### RECORDS FOR THE EXERCISE
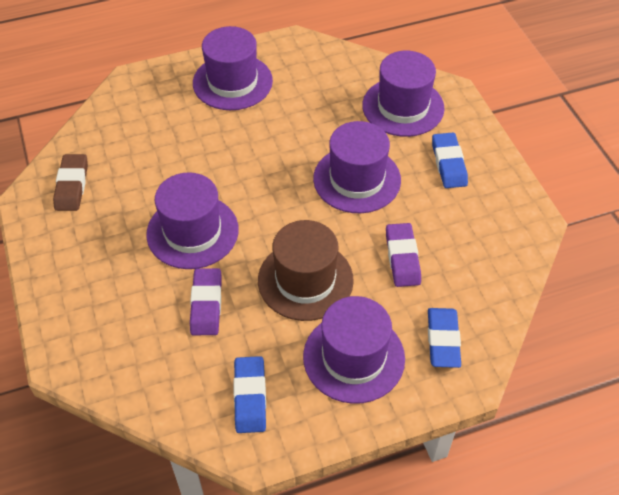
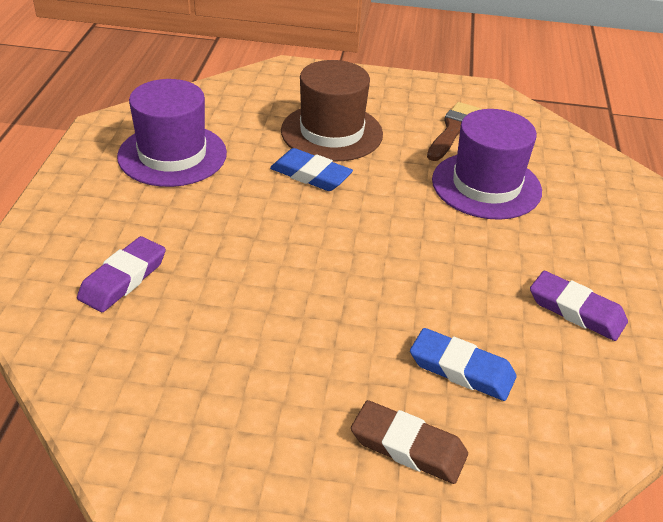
blue eraser: 3 -> 2
brown brush: 0 -> 1
purple hat: 5 -> 2

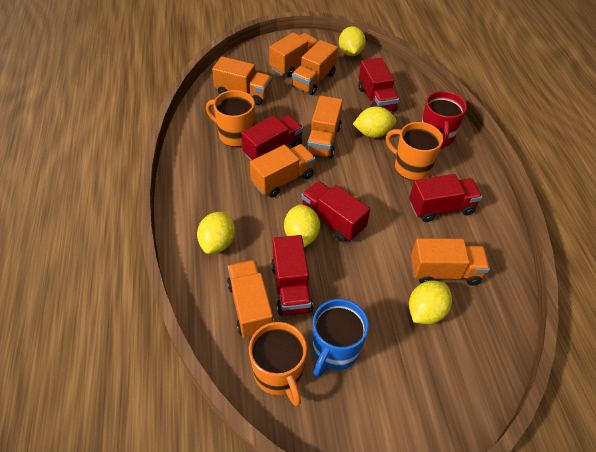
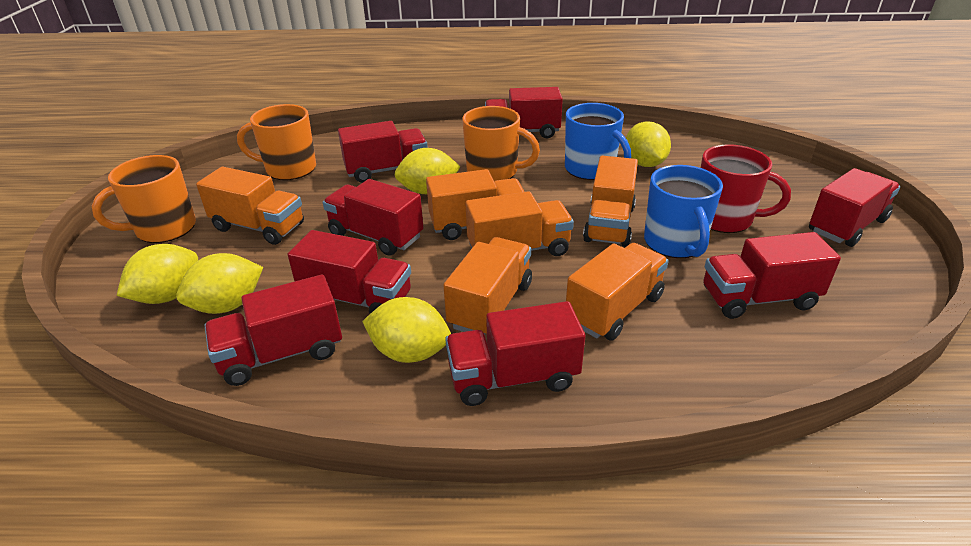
blue mug: 1 -> 2
orange truck: 7 -> 6
red truck: 5 -> 8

### TASK TO CARRY OUT
Print each entry shown above with exact wording and no pictures.

### THE COMPLETED TASK
blue eraser: 3 -> 2
brown brush: 0 -> 1
purple hat: 5 -> 2

blue mug: 1 -> 2
orange truck: 7 -> 6
red truck: 5 -> 8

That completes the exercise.